WHAT IS BEING ASKED. No pictures, please: print exactly the lines from the one that contains "[(426,117),(431,129),(438,125),(432,114),(426,117)]" through the last line of the listing.

(DATA FOR THIS EXERCISE begins)

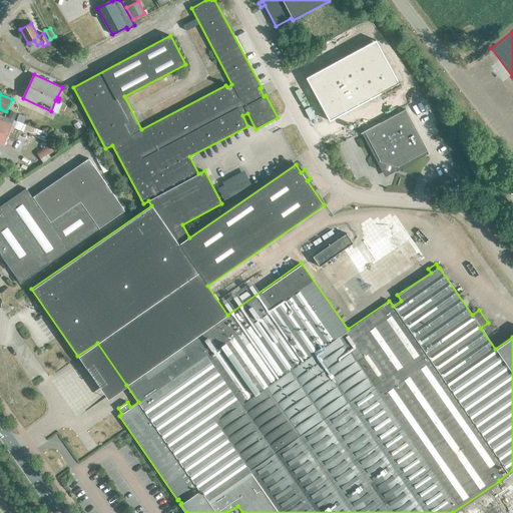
[(365,130),(380,159),(379,160),(399,166),(399,165),(428,150),(429,153),(430,153),(406,108),(361,131),(362,132),(365,130)]
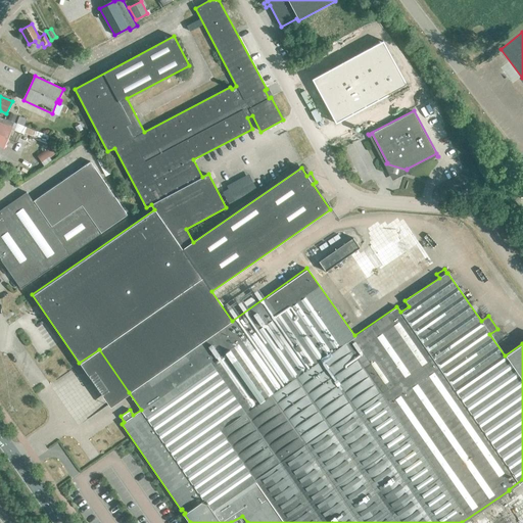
[(426,117),(431,129),(438,125),(432,114),(426,117)]
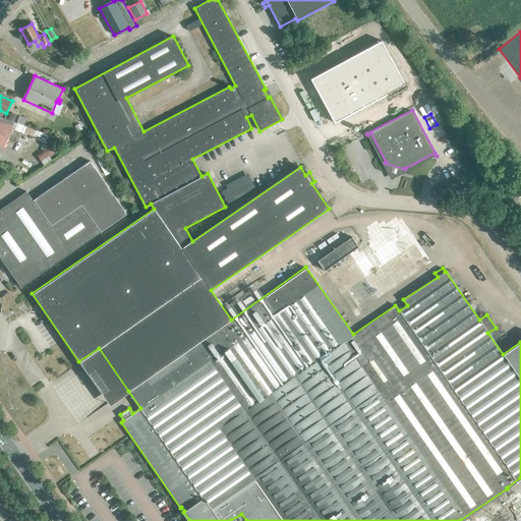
[(11,127),(0,122),(0,145),(4,147),(11,127)]
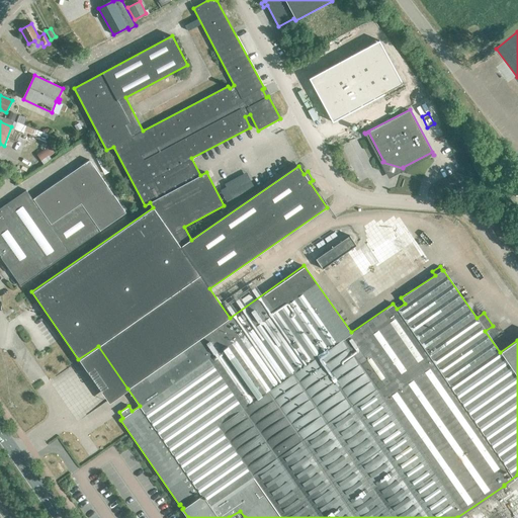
[(0,256),(20,286),(126,212),(89,160),(32,199),(26,190),(0,208),(0,256)]
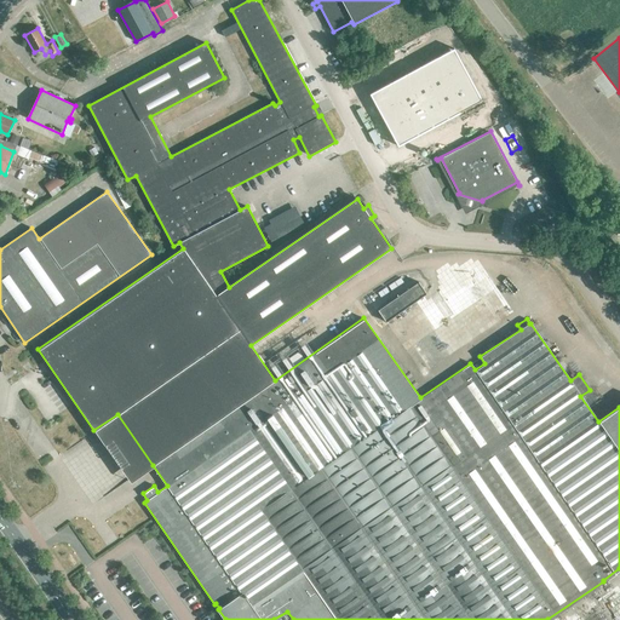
[(271,240),(303,223),(294,206),(269,219),(271,223),(264,227),(271,240)]
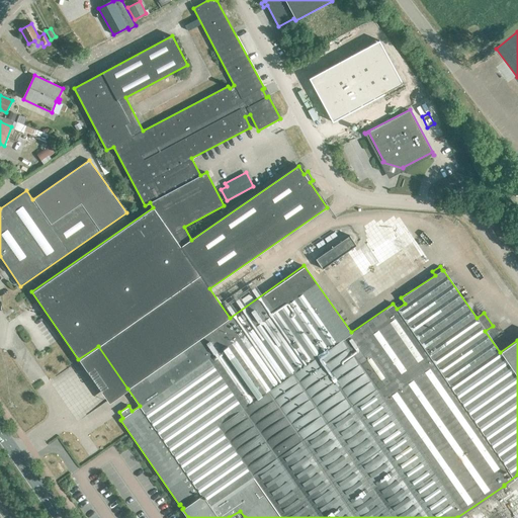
[(322,268),(356,245),(350,237),(317,260),(322,268)]
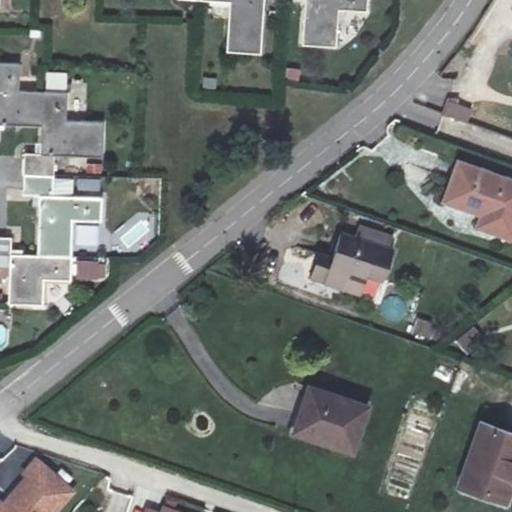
[(232,0),(229,46),(260,49),(263,0),(232,0)]
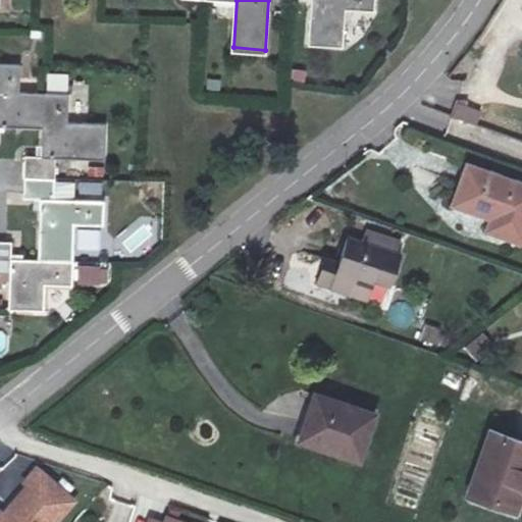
[(370,0),(309,0),(306,41),(342,45),(344,9),(369,11),(370,0)]
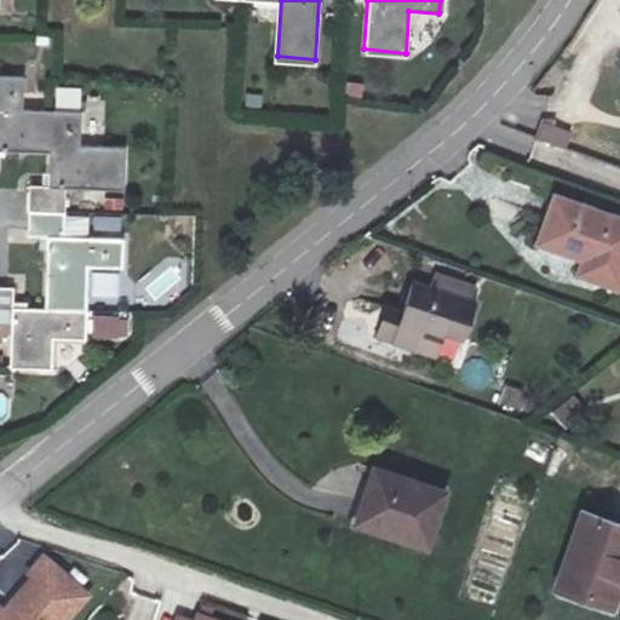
[(0,150),(49,153),(50,109),(22,109),(23,75),(0,74),(0,150)]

(DATA FOR THIS EXERCISE ends)

WRITTEN REPLY.
[(426,117),(431,129),(438,125),(432,114),(426,117)]
[(11,127),(0,122),(0,145),(4,147),(11,127)]
[(0,256),(20,286),(126,212),(89,160),(32,199),(26,190),(0,208),(0,256)]
[(271,240),(303,223),(294,206),(269,219),(271,223),(264,227),(271,240)]
[(322,268),(356,245),(350,237),(317,260),(322,268)]
[(232,0),(229,46),(260,49),(263,0),(232,0)]
[(370,0),(309,0),(306,41),(342,45),(344,9),(369,11),(370,0)]
[(0,150),(49,153),(50,109),(22,109),(23,75),(0,74),(0,150)]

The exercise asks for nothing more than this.